Assignment:
Below is a listing to write out in full, exactly as given, without its pictures.

Material for this task:
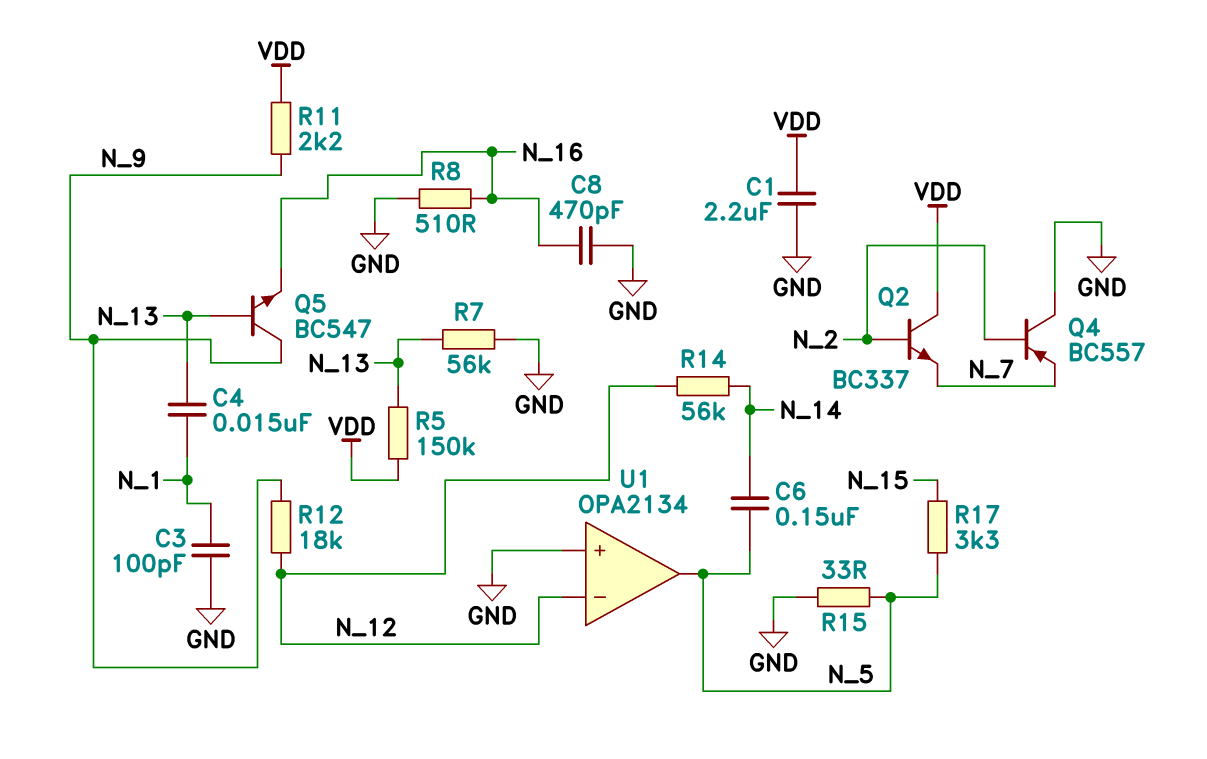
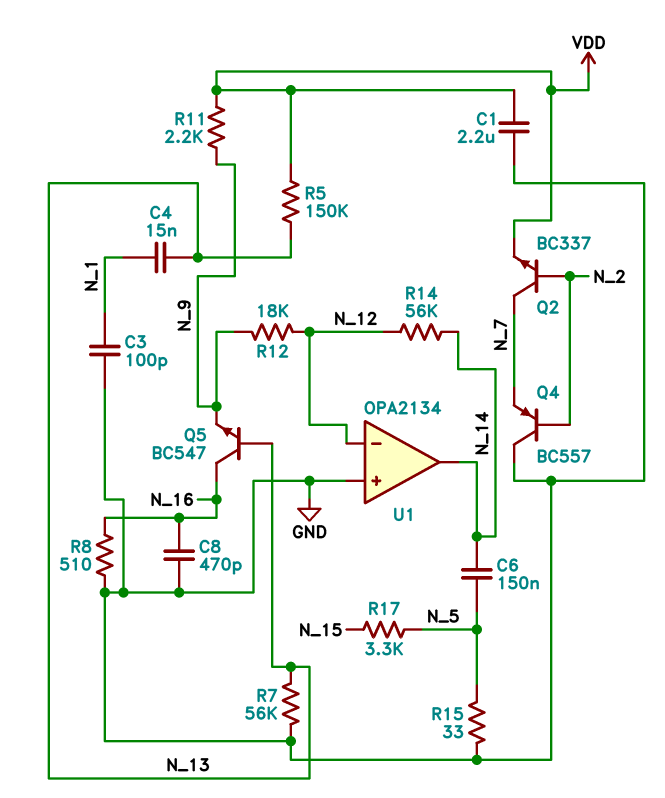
Q2: NPN BC337 (B N_2, C VDD, E N_7) -> NPN BC337 (B N_2, C N_7, E VDD)
Q5: NPN BC547 (B N_13, C N_9, E N_16) -> NPN BC547 (B N_13, C N_16, E N_9)
U1 pin out: N_5 -> N_14

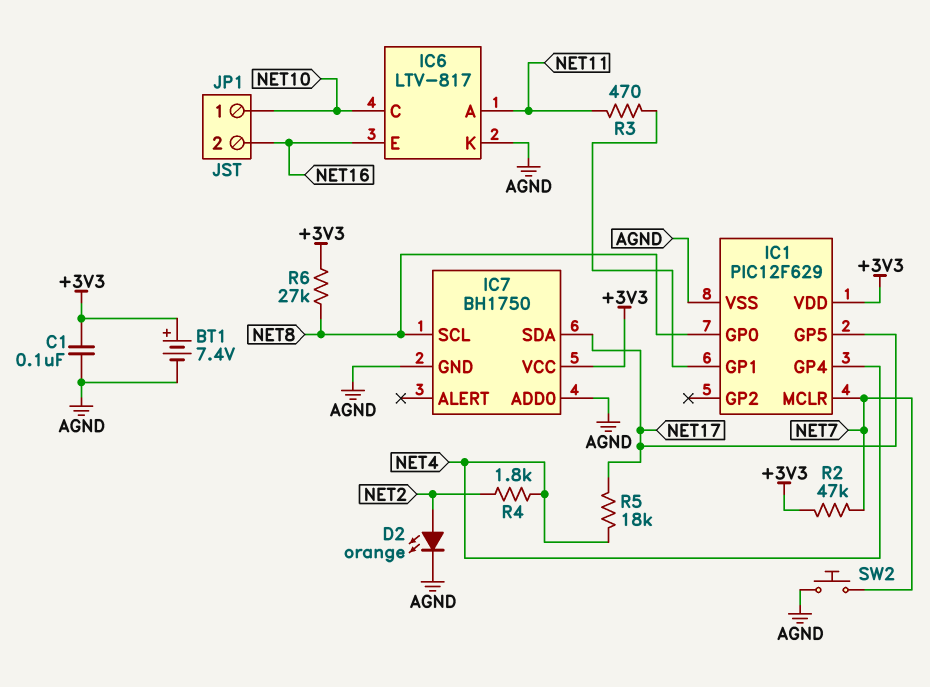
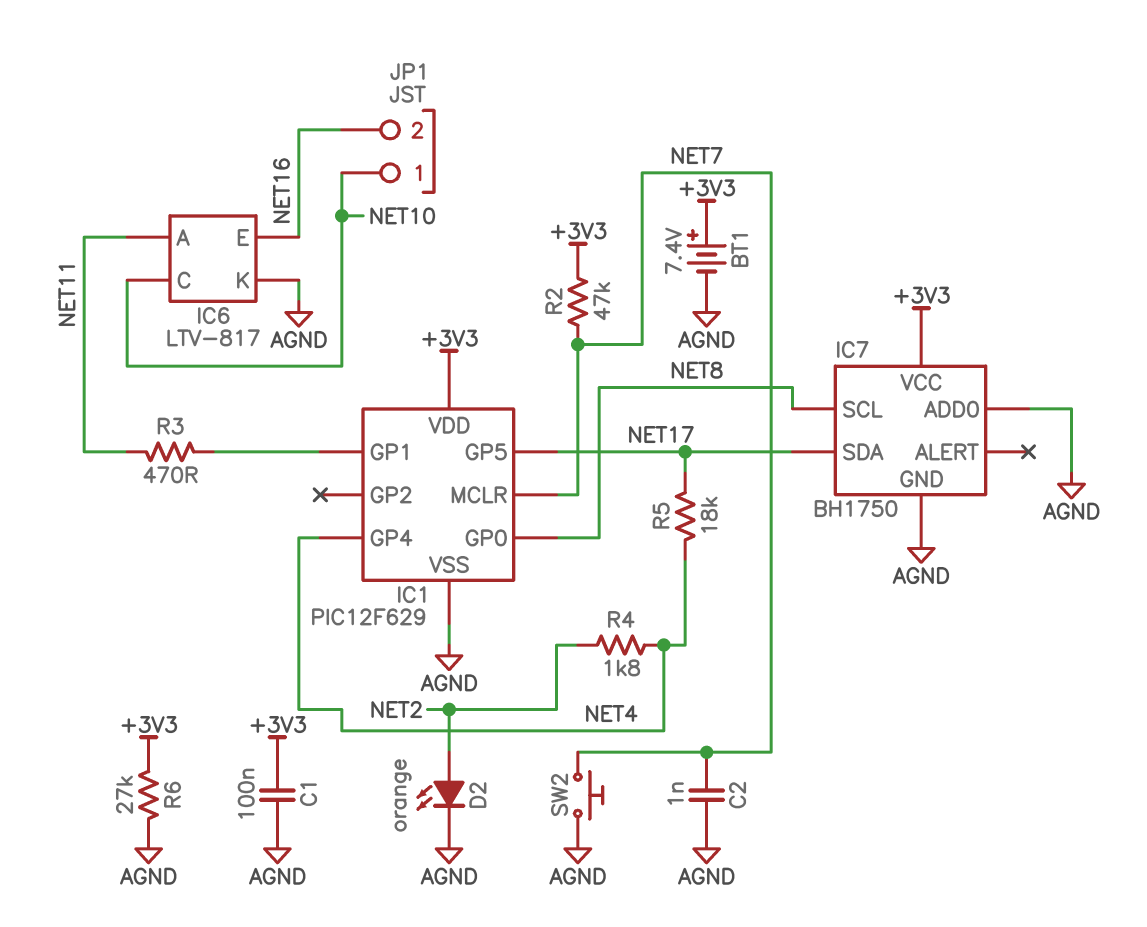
C2: none -> 1nF (AGND, NET7)
R6: 27k (+3V3, NET8) -> 27k (+3V3, AGND)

Expected answer:
Q2: NPN BC337 (B N_2, C VDD, E N_7) -> NPN BC337 (B N_2, C N_7, E VDD)
Q5: NPN BC547 (B N_13, C N_9, E N_16) -> NPN BC547 (B N_13, C N_16, E N_9)
U1 pin out: N_5 -> N_14

C2: none -> 1nF (AGND, NET7)
R6: 27k (+3V3, NET8) -> 27k (+3V3, AGND)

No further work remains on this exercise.